**Image change detection data:**
==============================

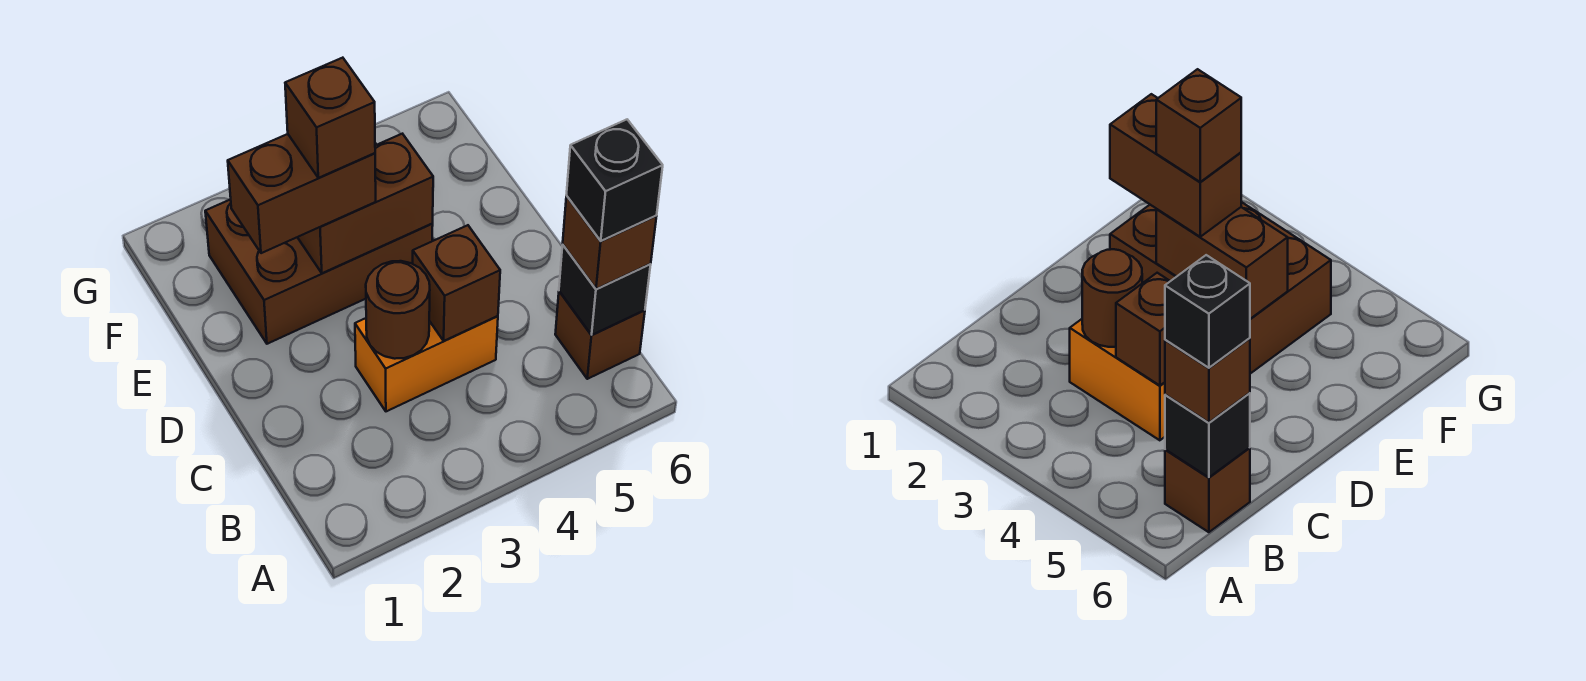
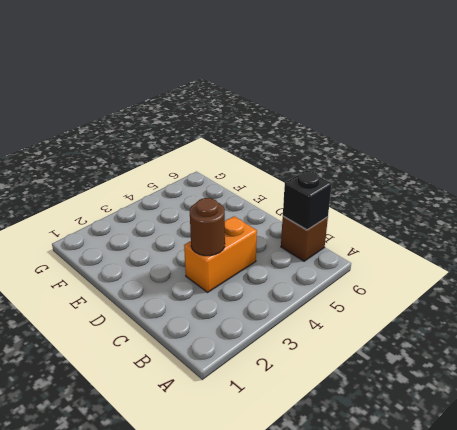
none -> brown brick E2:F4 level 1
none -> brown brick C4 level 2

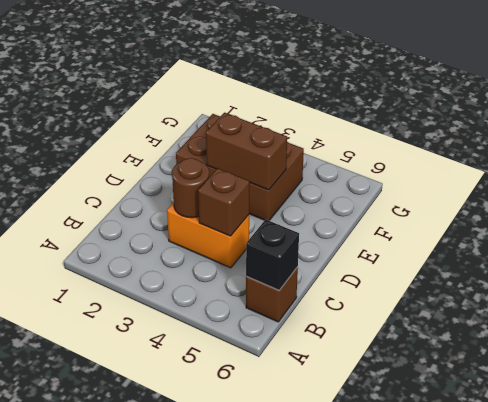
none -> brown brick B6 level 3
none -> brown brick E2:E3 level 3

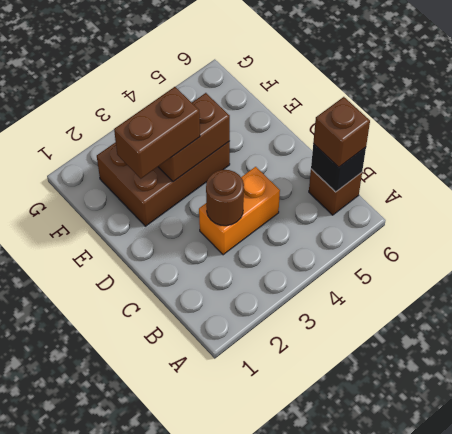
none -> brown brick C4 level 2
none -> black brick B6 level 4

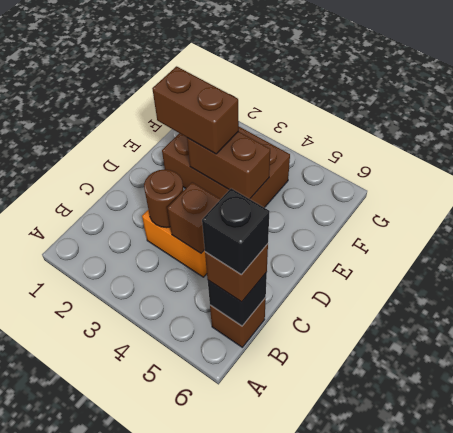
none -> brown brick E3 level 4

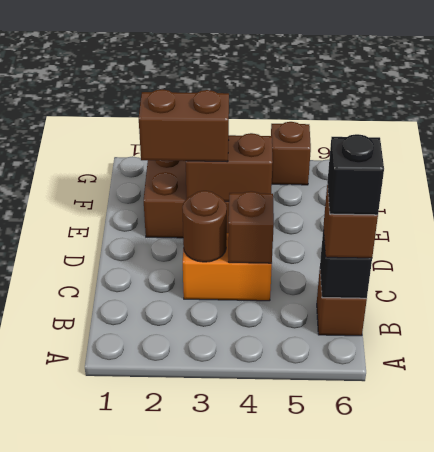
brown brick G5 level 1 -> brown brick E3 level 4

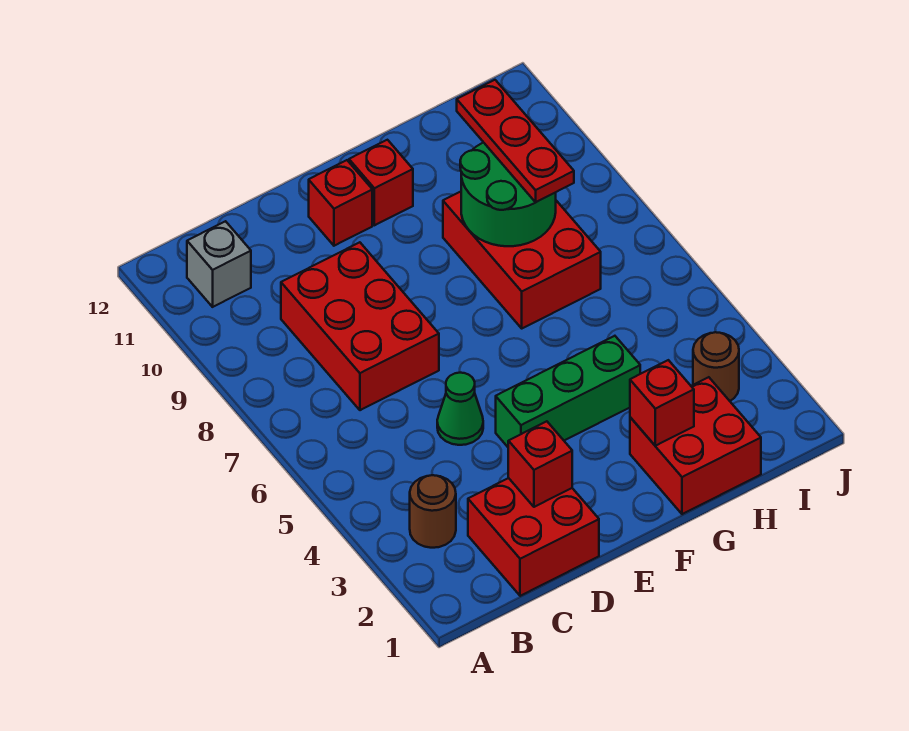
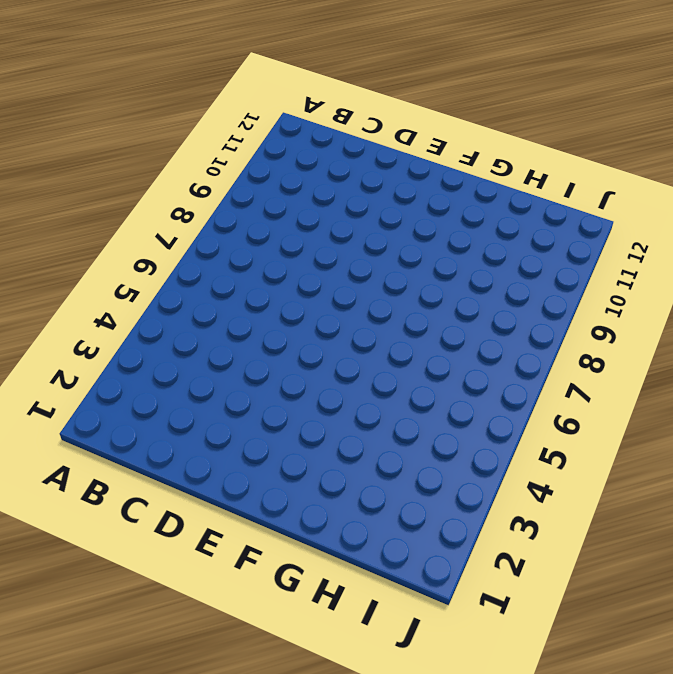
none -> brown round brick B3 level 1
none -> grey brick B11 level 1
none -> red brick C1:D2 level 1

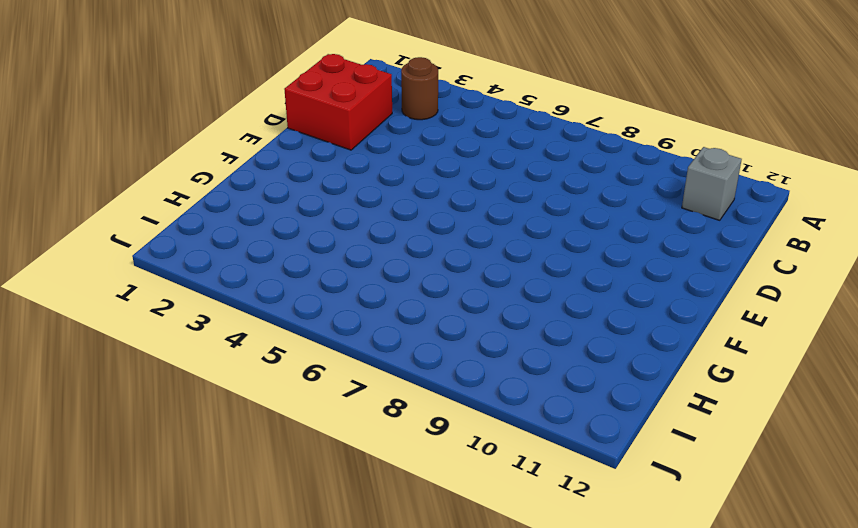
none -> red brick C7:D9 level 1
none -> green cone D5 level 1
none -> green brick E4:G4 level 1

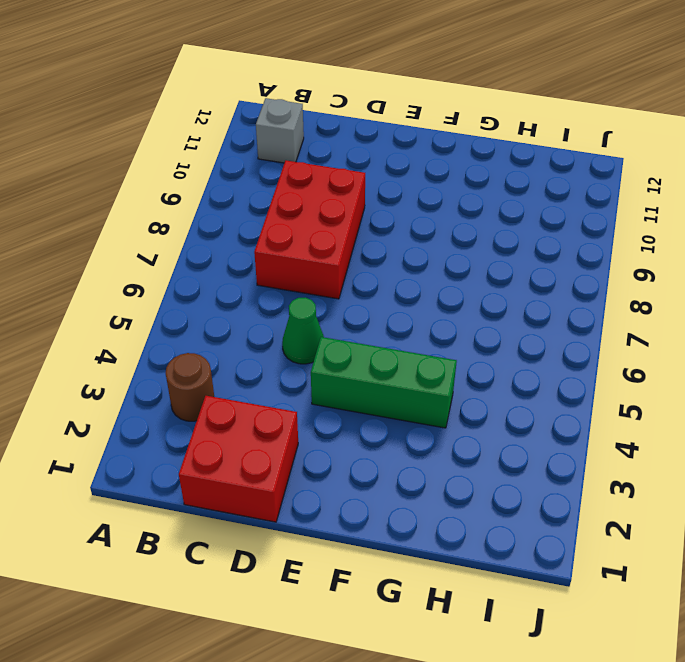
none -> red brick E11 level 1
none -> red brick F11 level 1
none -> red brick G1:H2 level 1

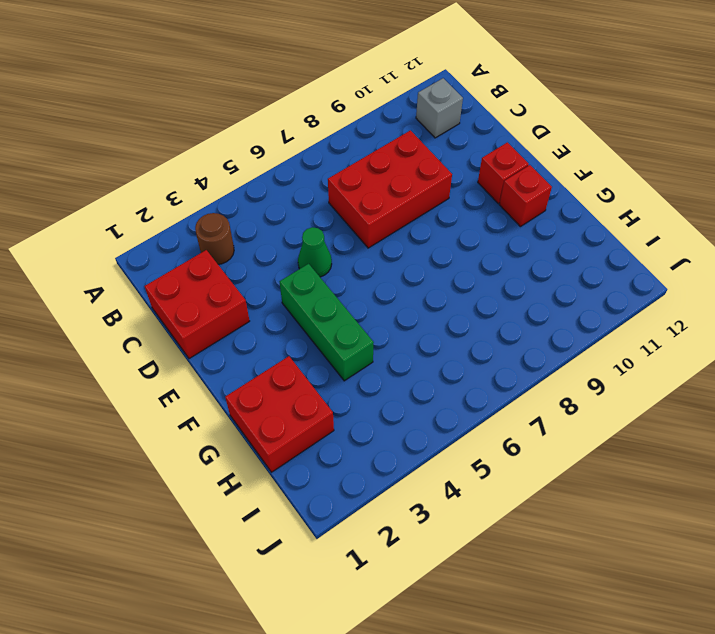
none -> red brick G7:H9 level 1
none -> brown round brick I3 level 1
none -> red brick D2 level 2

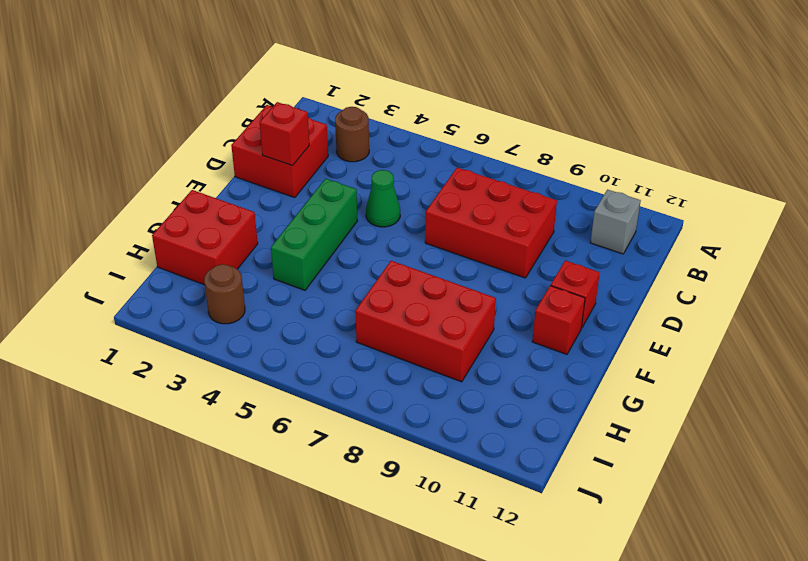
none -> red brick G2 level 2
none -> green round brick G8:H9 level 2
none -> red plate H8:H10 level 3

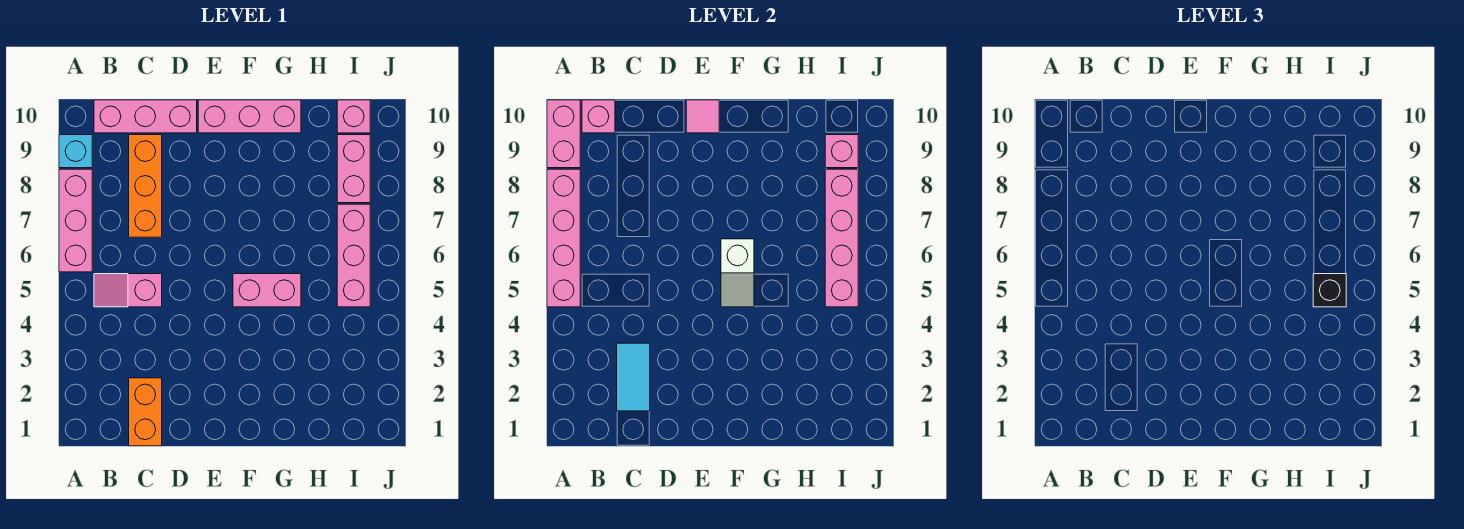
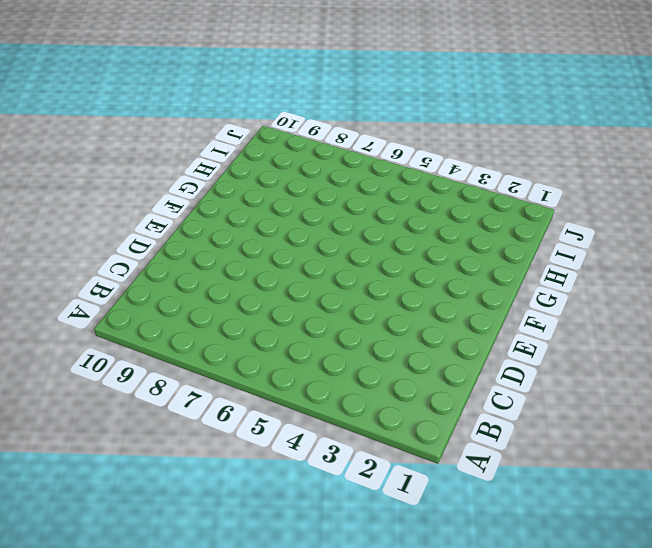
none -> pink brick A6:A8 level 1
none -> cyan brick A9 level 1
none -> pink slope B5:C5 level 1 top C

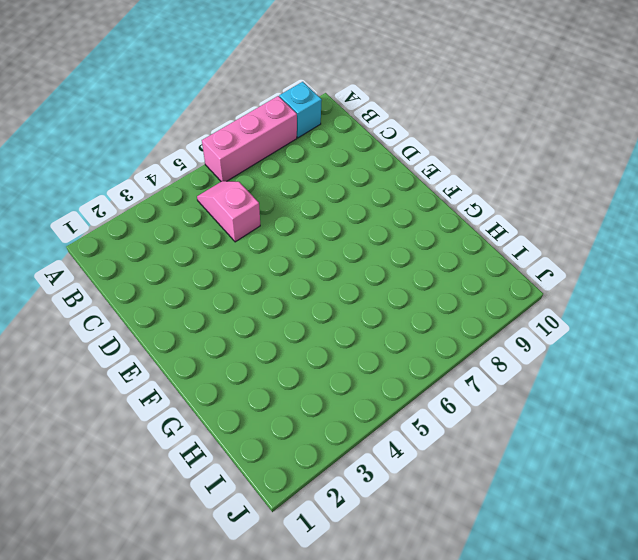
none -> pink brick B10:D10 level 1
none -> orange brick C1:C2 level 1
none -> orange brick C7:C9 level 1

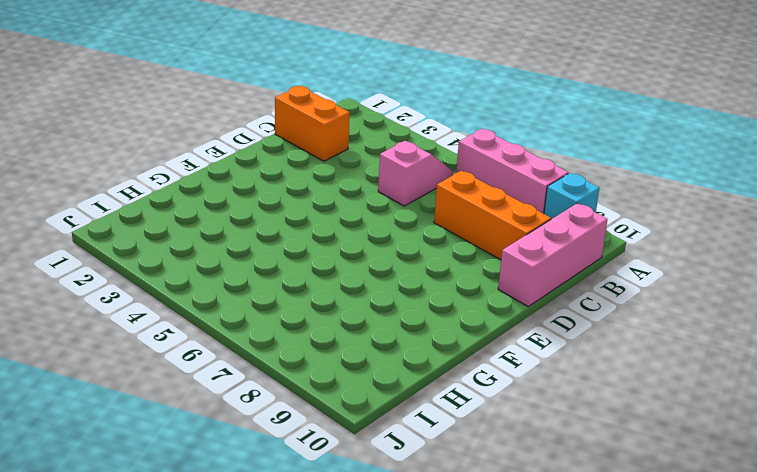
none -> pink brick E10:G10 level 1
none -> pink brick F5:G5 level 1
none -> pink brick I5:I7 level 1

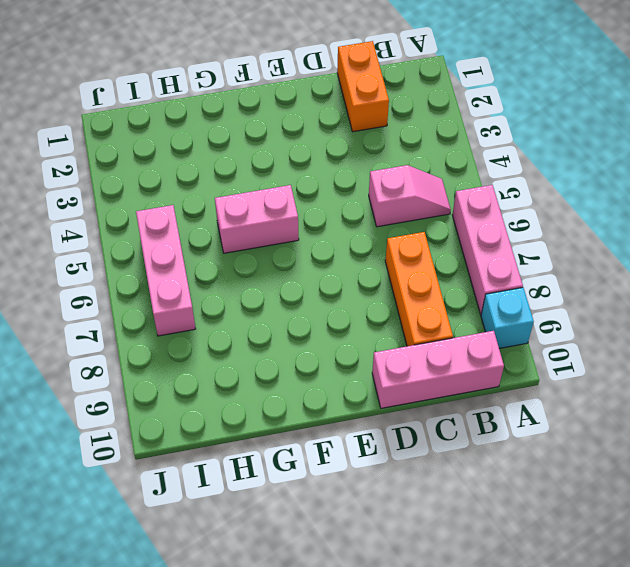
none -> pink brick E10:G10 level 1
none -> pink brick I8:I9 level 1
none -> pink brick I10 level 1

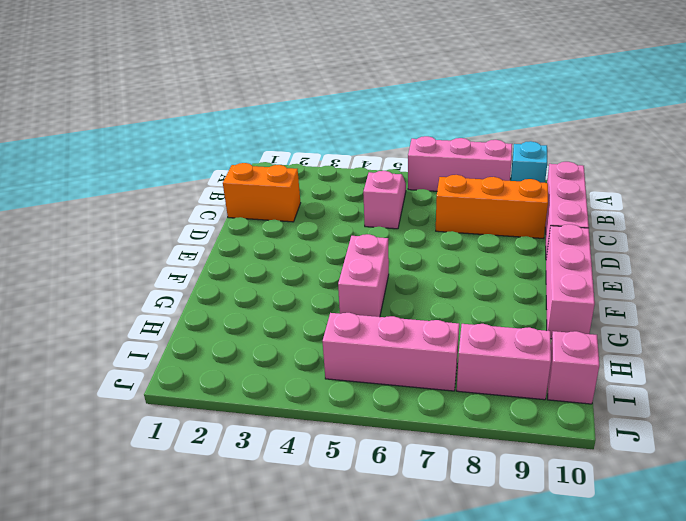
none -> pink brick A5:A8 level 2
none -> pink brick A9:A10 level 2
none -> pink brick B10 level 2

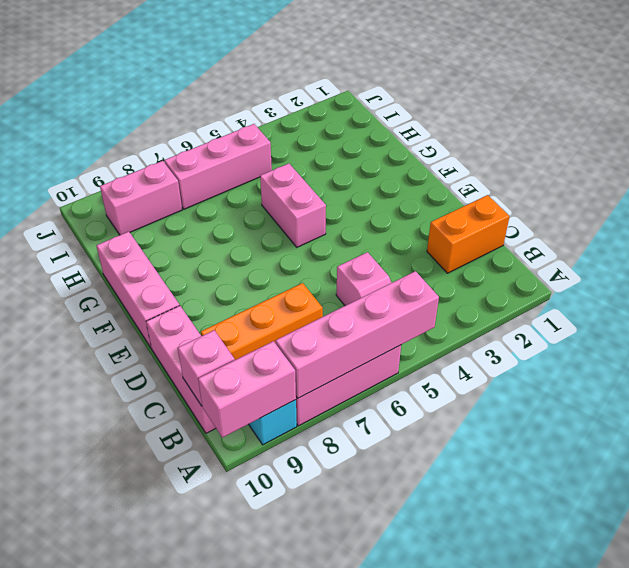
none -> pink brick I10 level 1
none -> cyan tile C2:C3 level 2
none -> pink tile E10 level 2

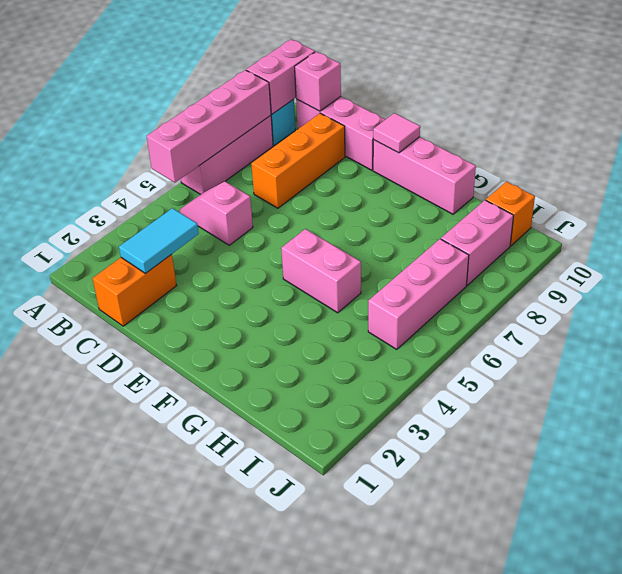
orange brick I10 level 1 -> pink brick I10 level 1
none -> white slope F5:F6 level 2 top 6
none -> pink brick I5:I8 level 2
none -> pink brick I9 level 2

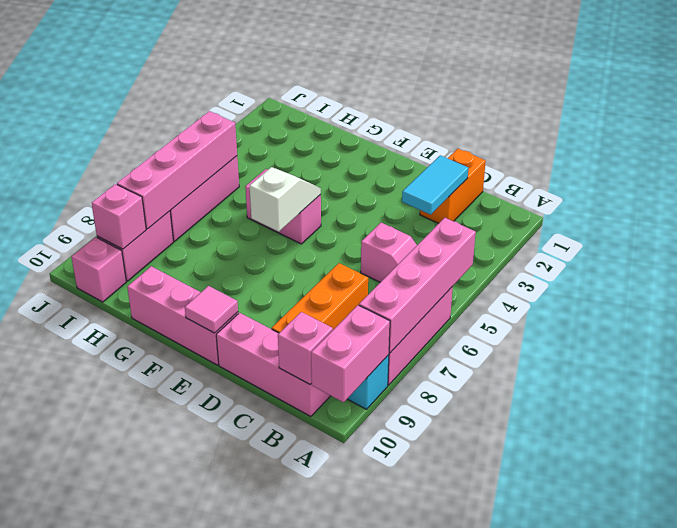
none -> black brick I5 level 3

==============================

**About this task:**
Write out the entries above verbatim; the pictures do not belong in your copy.

**Exercise response:**
none -> brown brick E2:F4 level 1
none -> brown brick C4 level 2

none -> brown brick B6 level 3
none -> brown brick E2:E3 level 3

none -> brown brick C4 level 2
none -> black brick B6 level 4

none -> brown brick E3 level 4

brown brick G5 level 1 -> brown brick E3 level 4

none -> brown round brick B3 level 1
none -> grey brick B11 level 1
none -> red brick C1:D2 level 1

none -> red brick C7:D9 level 1
none -> green cone D5 level 1
none -> green brick E4:G4 level 1

none -> red brick E11 level 1
none -> red brick F11 level 1
none -> red brick G1:H2 level 1

none -> red brick G7:H9 level 1
none -> brown round brick I3 level 1
none -> red brick D2 level 2

none -> red brick G2 level 2
none -> green round brick G8:H9 level 2
none -> red plate H8:H10 level 3

none -> pink brick A6:A8 level 1
none -> cyan brick A9 level 1
none -> pink slope B5:C5 level 1 top C

none -> pink brick B10:D10 level 1
none -> orange brick C1:C2 level 1
none -> orange brick C7:C9 level 1

none -> pink brick E10:G10 level 1
none -> pink brick F5:G5 level 1
none -> pink brick I5:I7 level 1

none -> pink brick E10:G10 level 1
none -> pink brick I8:I9 level 1
none -> pink brick I10 level 1

none -> pink brick A5:A8 level 2
none -> pink brick A9:A10 level 2
none -> pink brick B10 level 2

none -> pink brick I10 level 1
none -> cyan tile C2:C3 level 2
none -> pink tile E10 level 2

orange brick I10 level 1 -> pink brick I10 level 1
none -> white slope F5:F6 level 2 top 6
none -> pink brick I5:I8 level 2
none -> pink brick I9 level 2

none -> black brick I5 level 3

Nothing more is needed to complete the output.